- _TRY IT_
Once the line with "none -> purple 1x3 brick [446,564,575,605]" is found, write it out along with each later line exactly, through the end of the entries, skipping every picture.
-------- EXTRACTED RECORDS
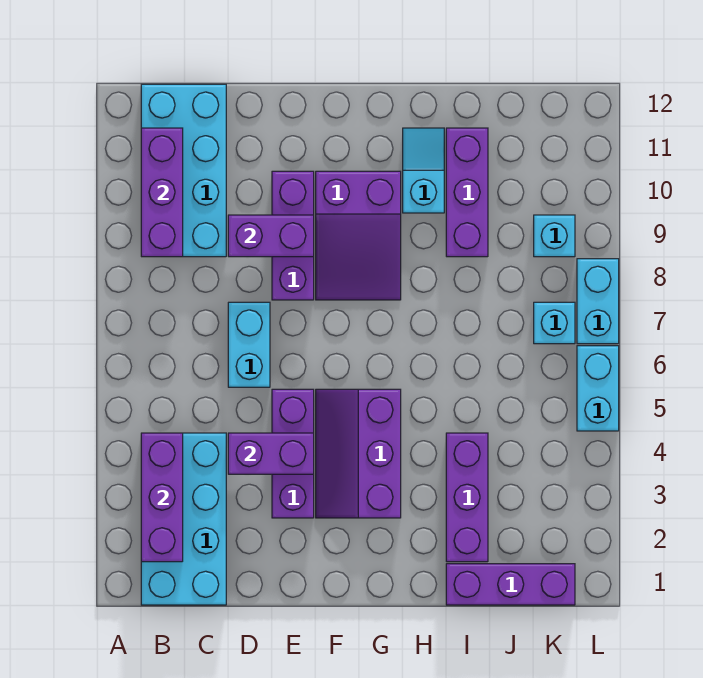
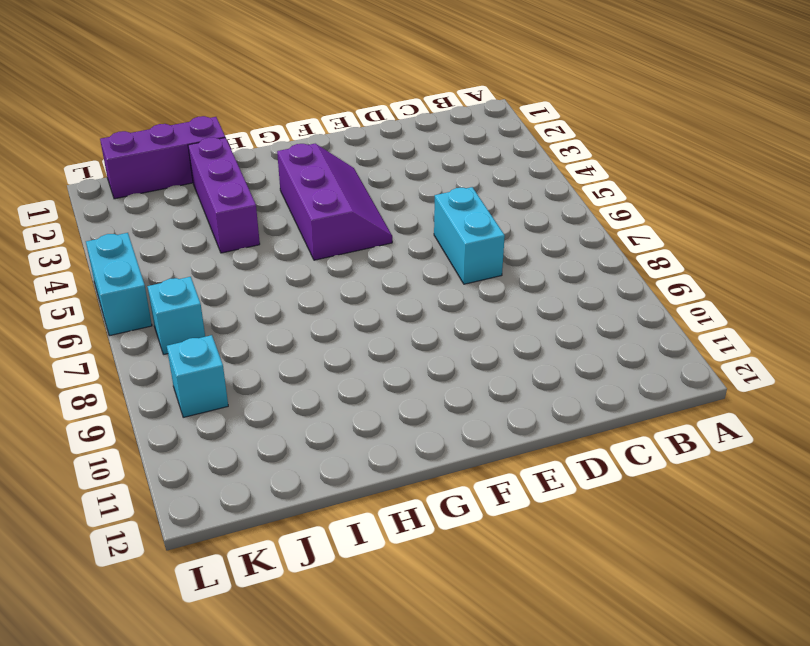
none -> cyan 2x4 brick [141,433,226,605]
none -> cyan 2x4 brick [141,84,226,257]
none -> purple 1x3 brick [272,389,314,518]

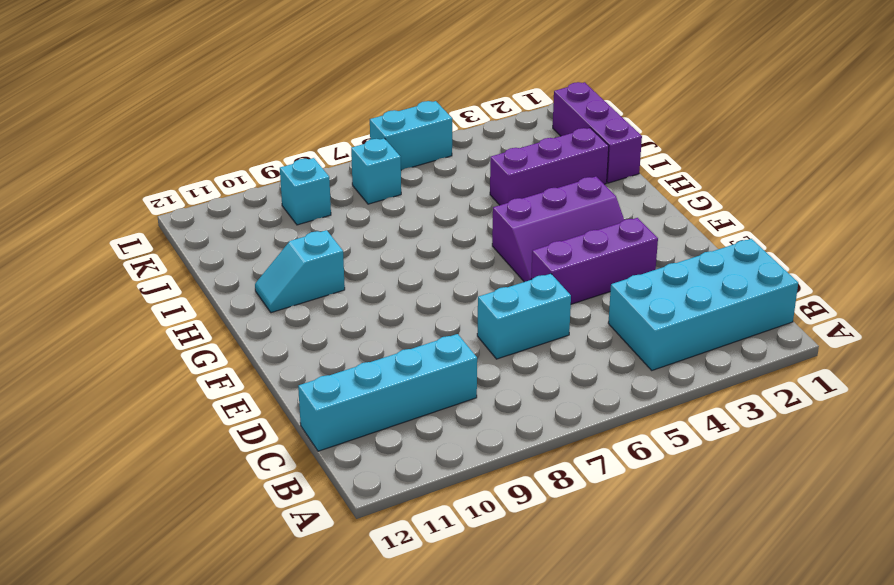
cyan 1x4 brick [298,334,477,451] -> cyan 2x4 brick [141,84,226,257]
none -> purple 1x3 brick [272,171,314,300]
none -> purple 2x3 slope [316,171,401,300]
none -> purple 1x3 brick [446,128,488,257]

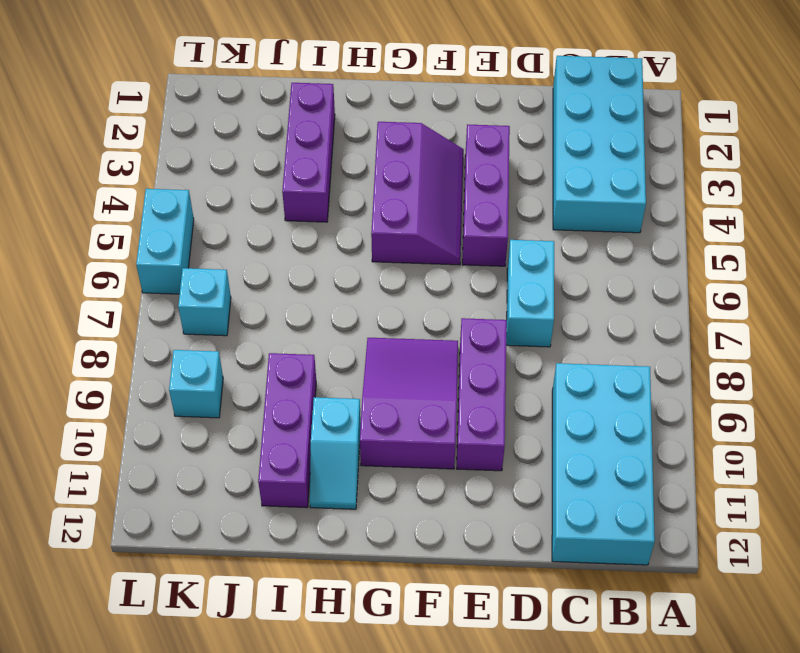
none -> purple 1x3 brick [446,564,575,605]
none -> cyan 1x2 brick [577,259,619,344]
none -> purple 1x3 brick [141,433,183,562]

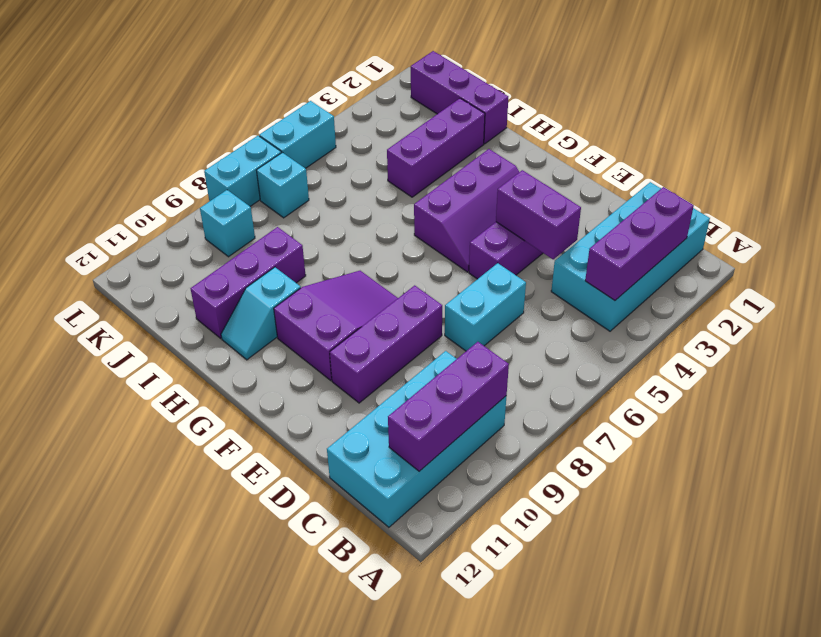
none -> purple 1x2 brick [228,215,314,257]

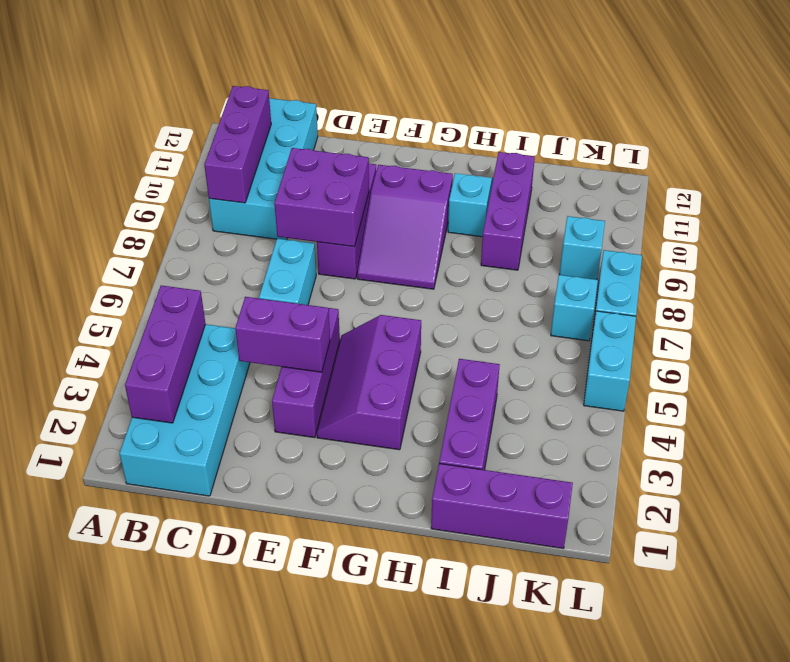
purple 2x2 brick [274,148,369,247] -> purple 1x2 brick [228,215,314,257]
----------------
- _ANSWER BOX_
none -> purple 1x3 brick [446,564,575,605]
none -> cyan 1x2 brick [577,259,619,344]
none -> purple 1x3 brick [141,433,183,562]

none -> purple 1x2 brick [228,215,314,257]

purple 2x2 brick [274,148,369,247] -> purple 1x2 brick [228,215,314,257]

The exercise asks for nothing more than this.